The records:
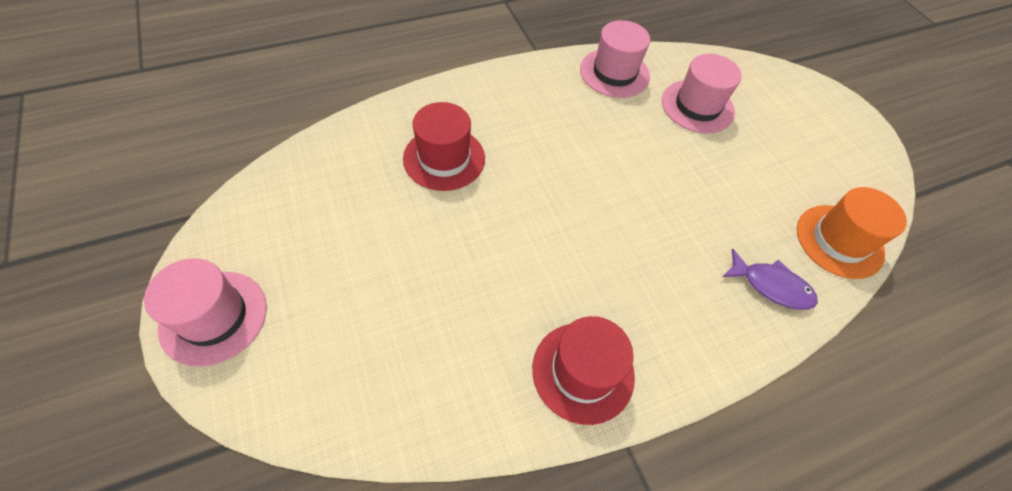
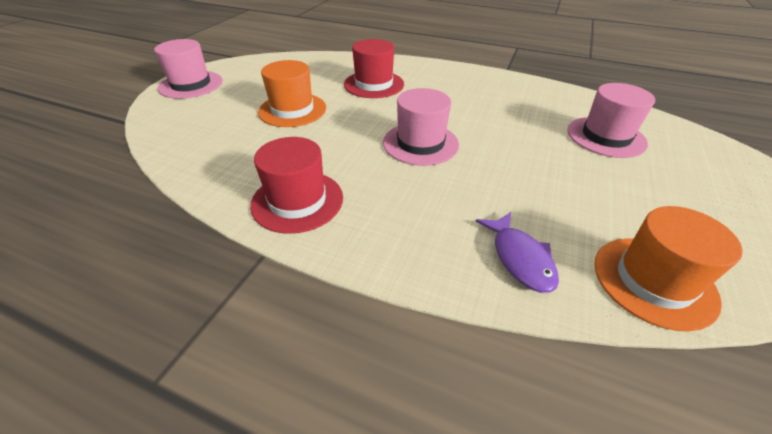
camera: 50 degrees right, 15 degrees down
(414, 262) = (292, 110): none -> orange hat
(614, 73) = (552, 96): pink hat -> pink hat (420, 143)

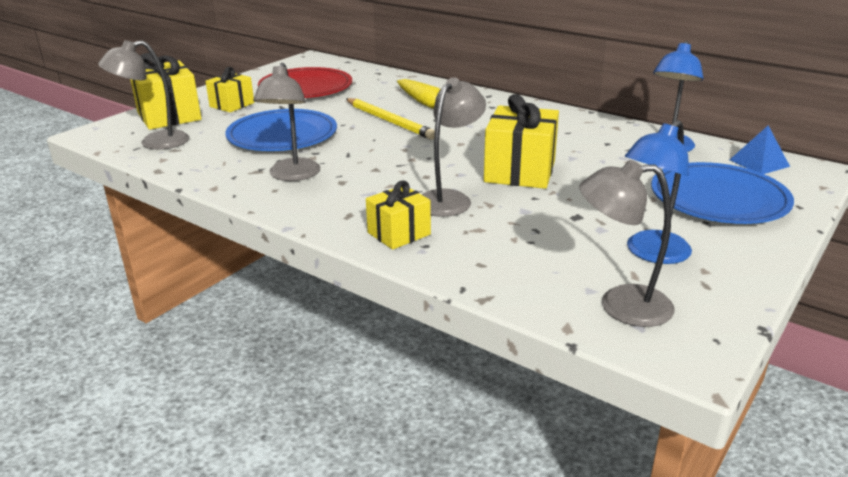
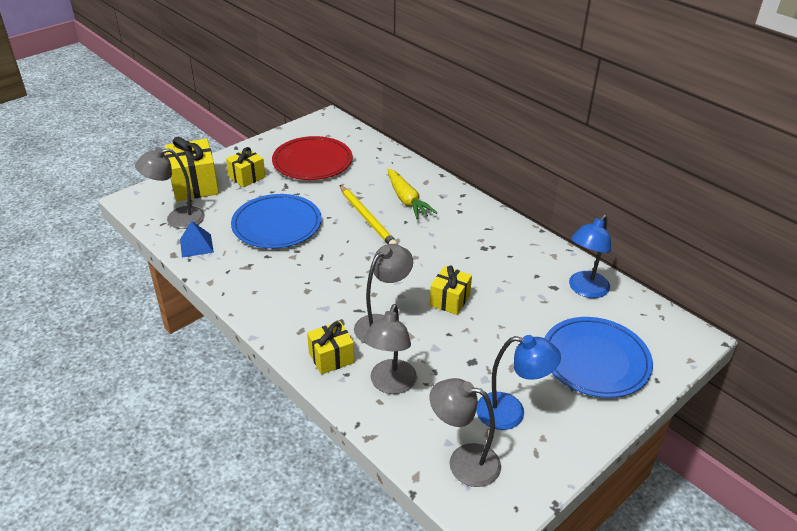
camera: 10 degrees right, 10 degrees up
(292, 175) = (271, 277): grey lamp -> grey lamp (390, 384)
(520, 171) = (450, 300): yellow gift -> yellow gift, size x0.61
(651, 253) = (511, 413): blue lamp -> blue lamp turned 135 degrees counterclockwise
(759, 163) = (652, 321): blue pyramid -> blue pyramid (196, 245)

Assigned task:
Skip the images and set down the rest of the data unchanged.

Expected answer:
camera: 50 degrees right, 15 degrees down
(414, 262) = (292, 110): none -> orange hat
(614, 73) = (552, 96): pink hat -> pink hat (420, 143)

camera: 10 degrees right, 10 degrees up
(292, 175) = (271, 277): grey lamp -> grey lamp (390, 384)
(520, 171) = (450, 300): yellow gift -> yellow gift, size x0.61
(651, 253) = (511, 413): blue lamp -> blue lamp turned 135 degrees counterclockwise
(759, 163) = (652, 321): blue pyramid -> blue pyramid (196, 245)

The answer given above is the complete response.